What the task asks
Which lines in the records below contain the word "grün"? Return each of them.

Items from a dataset
# # # #
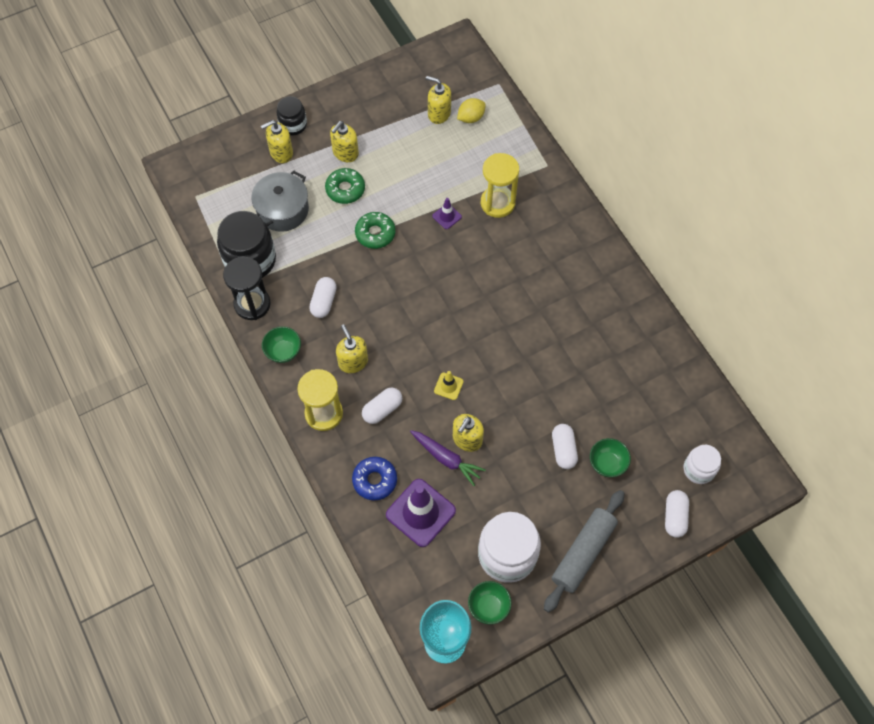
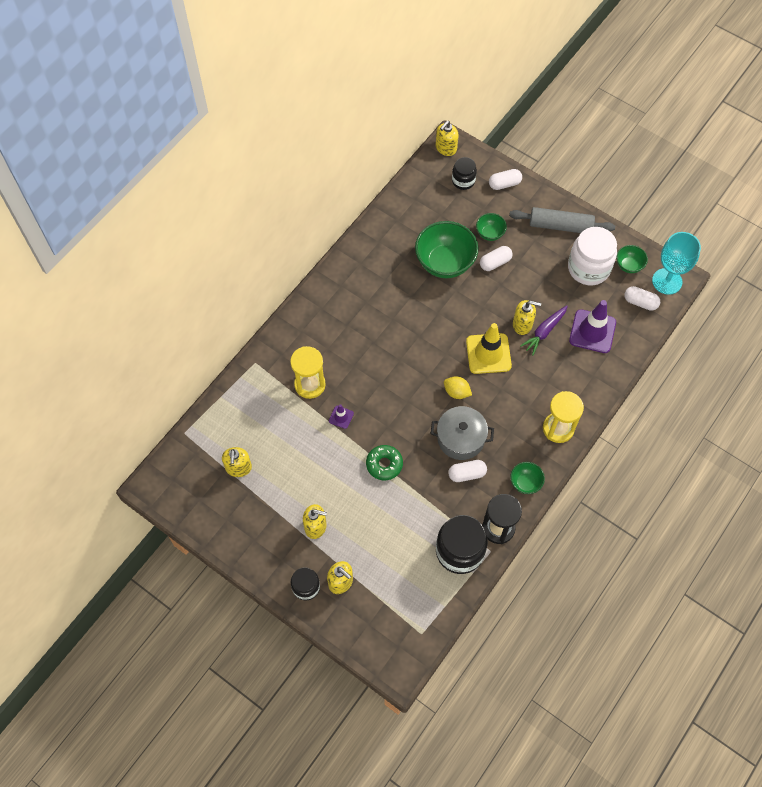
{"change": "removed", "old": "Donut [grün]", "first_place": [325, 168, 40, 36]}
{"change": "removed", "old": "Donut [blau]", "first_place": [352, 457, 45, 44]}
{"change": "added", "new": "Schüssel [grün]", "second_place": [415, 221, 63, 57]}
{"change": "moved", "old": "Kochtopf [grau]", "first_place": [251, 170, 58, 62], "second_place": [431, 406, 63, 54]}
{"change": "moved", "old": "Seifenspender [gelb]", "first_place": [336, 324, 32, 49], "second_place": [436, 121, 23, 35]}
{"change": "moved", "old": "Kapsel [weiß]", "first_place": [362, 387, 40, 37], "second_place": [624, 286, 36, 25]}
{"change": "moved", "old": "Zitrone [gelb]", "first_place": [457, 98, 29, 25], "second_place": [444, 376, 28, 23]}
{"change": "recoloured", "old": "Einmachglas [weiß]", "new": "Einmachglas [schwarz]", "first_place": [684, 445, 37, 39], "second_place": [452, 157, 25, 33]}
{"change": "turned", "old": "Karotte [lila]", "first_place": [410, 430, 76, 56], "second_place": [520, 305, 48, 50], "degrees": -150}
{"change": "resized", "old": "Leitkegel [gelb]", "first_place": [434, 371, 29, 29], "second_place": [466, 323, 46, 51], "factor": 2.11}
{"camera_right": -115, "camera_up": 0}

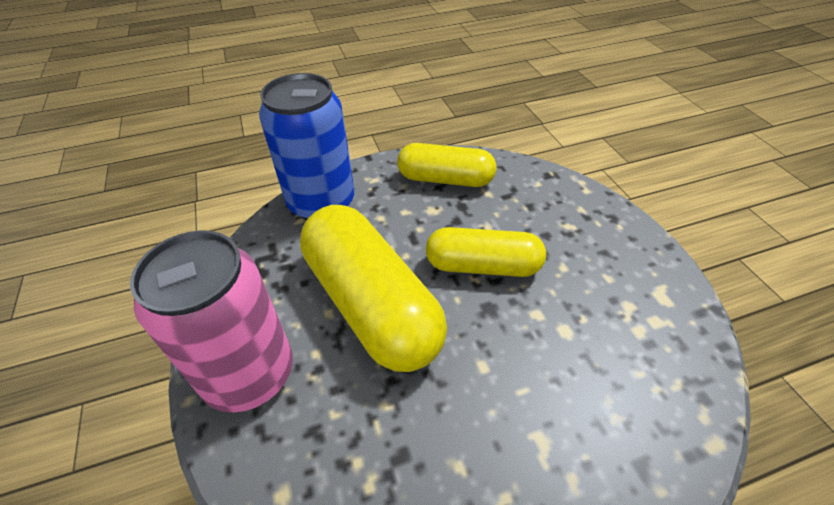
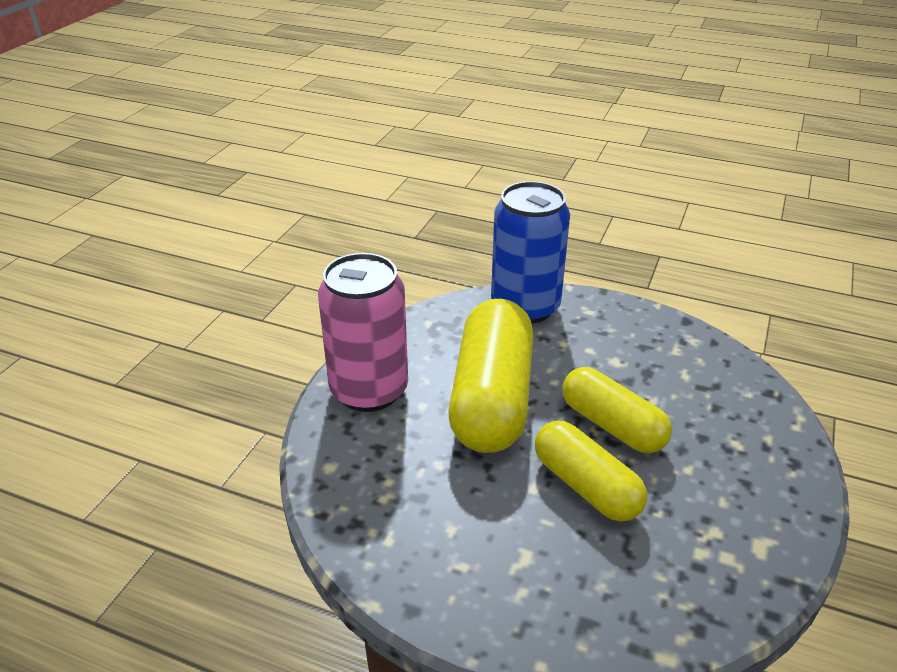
{"change": "moved", "old": "Kapsel [gelb]", "first_place": [397, 143, 99, 44], "second_place": [535, 421, 112, 101]}
{"camera_right": 40, "camera_up": -10}

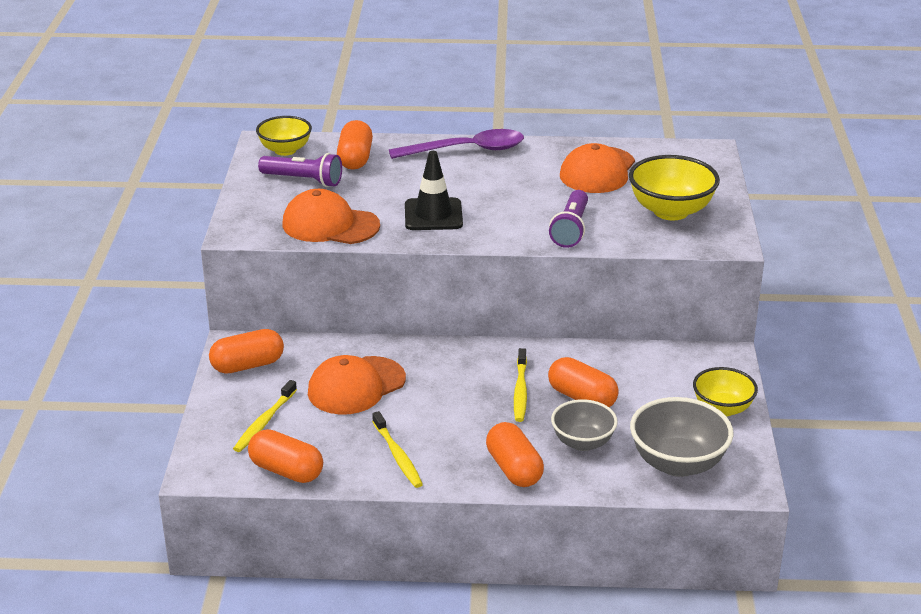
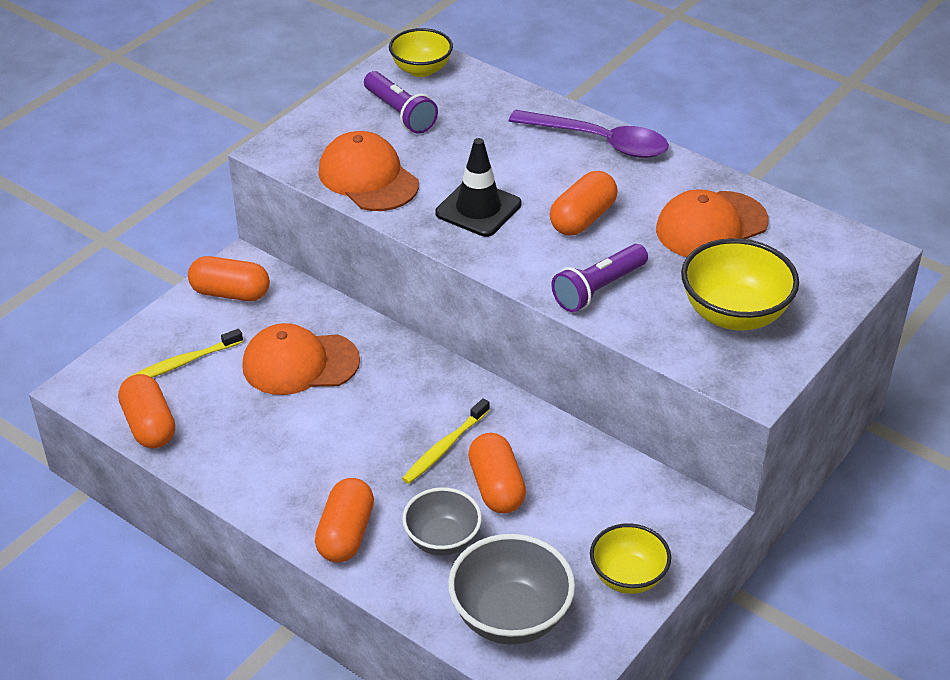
{"change": "removed", "old": "Zahnbürste [gelb]", "first_place": [372, 411, 51, 77]}
{"change": "moved", "old": "Kapsel [orange]", "first_place": [337, 120, 36, 50], "second_place": [550, 171, 68, 64]}
{"camera_right": 35, "camera_up": 10}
# # # #
Written answer
{"change": "removed", "old": "Donut [grün]", "first_place": [325, 168, 40, 36]}
{"change": "added", "new": "Schüssel [grün]", "second_place": [415, 221, 63, 57]}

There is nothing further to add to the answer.